━━ AVAILABLE RECORDS ━━

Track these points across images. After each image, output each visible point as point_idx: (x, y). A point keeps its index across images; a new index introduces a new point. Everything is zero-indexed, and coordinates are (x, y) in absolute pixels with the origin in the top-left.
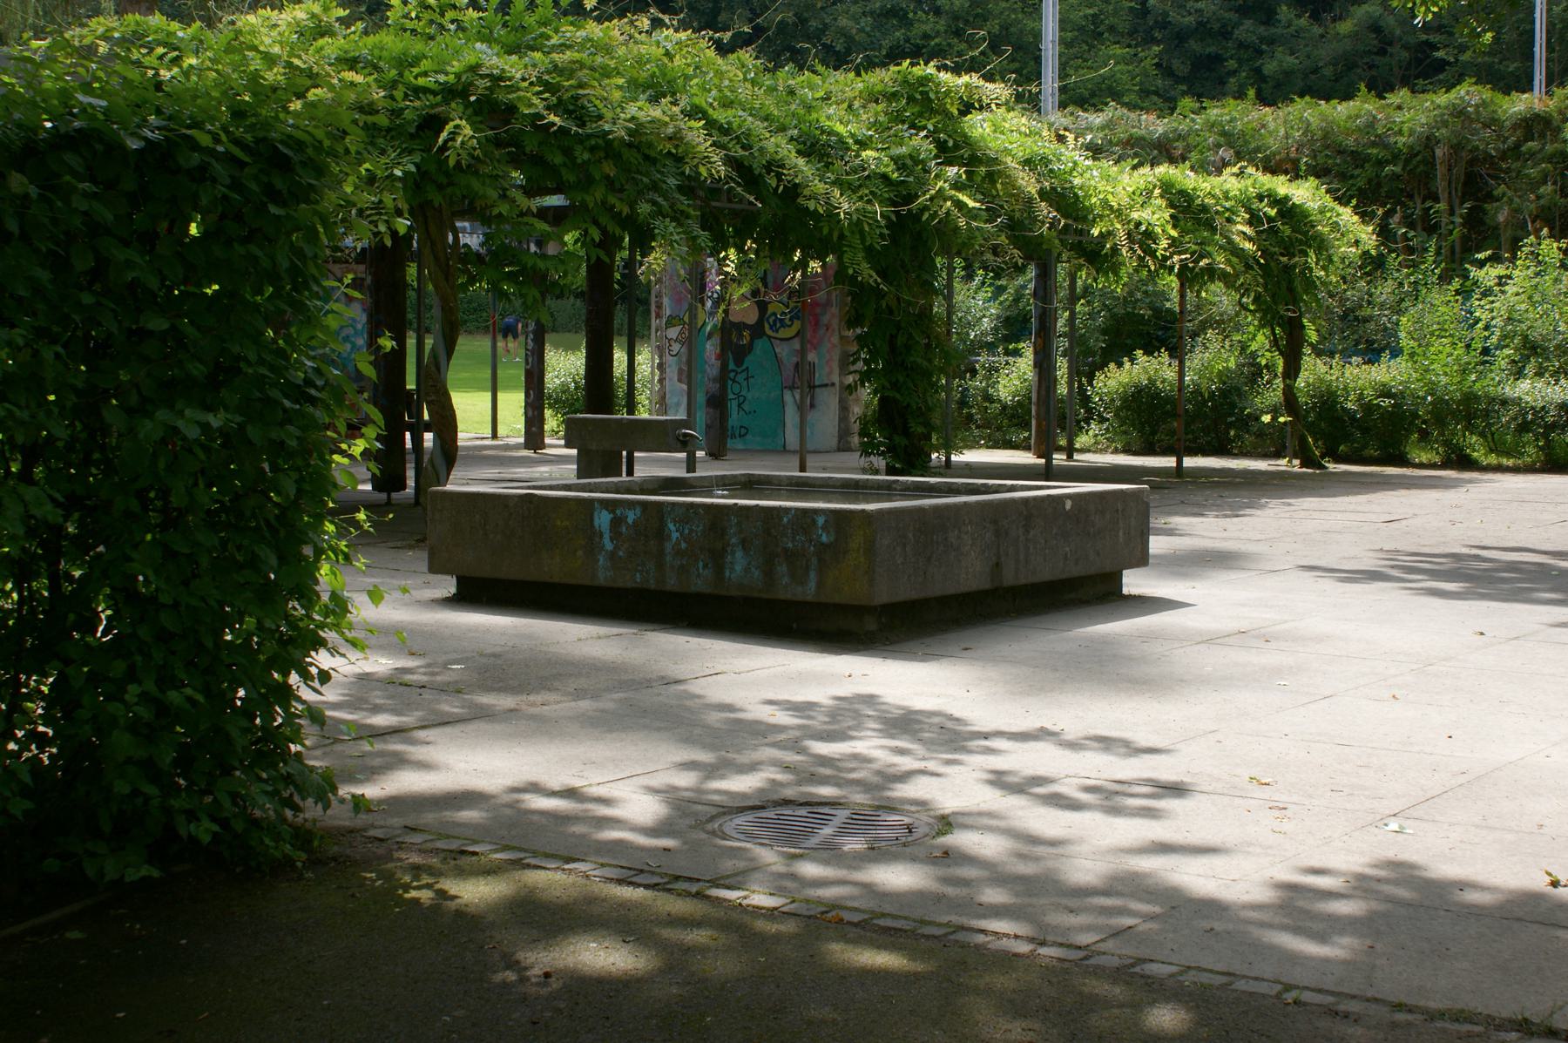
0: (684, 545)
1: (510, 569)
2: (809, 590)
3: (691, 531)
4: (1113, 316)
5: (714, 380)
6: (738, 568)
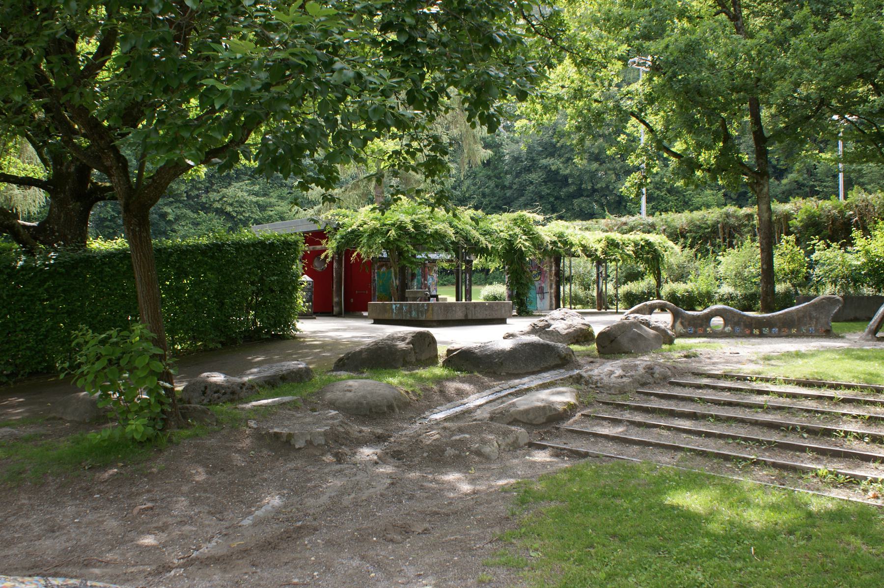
1: (380, 317)
2: (423, 318)
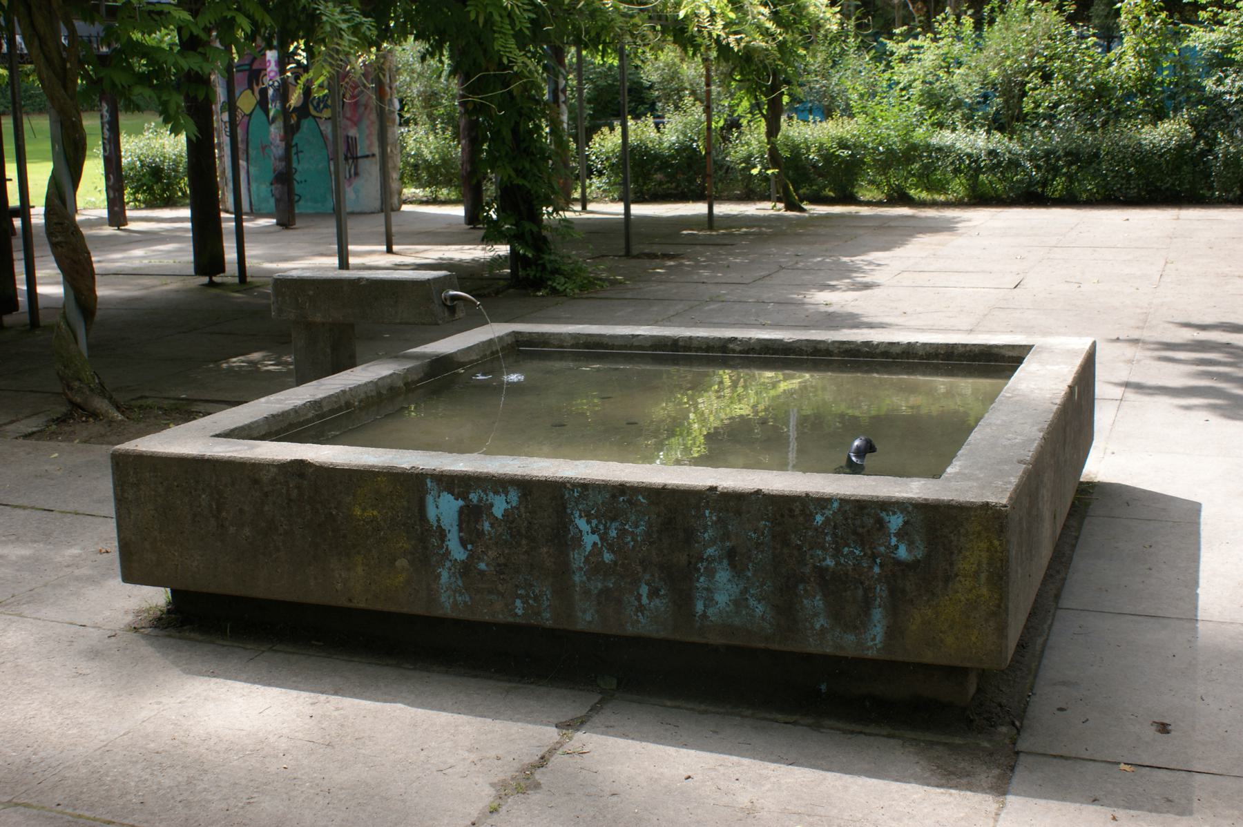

━━━

**DIRECTIONS FOR THIS TASK**
Write out all the records again, putting "upper-left" in place of "top-left" and changing nothing else. Leave the pictures out.

**OUTPUT FOR THIS EXERCISE**
Track these points across images. After each image, output each visible point as point_idx: (x, y). A point keeps its index across images; a new index introduces a new point. Everything is zero-indexed, and coordinates are (x, y) in absolute pixels with the origin in the upper-left.
0: (684, 545)
1: (510, 569)
2: (809, 590)
3: (691, 531)
4: (1113, 316)
5: (714, 380)
6: (738, 568)
1: (380, 317)
2: (423, 318)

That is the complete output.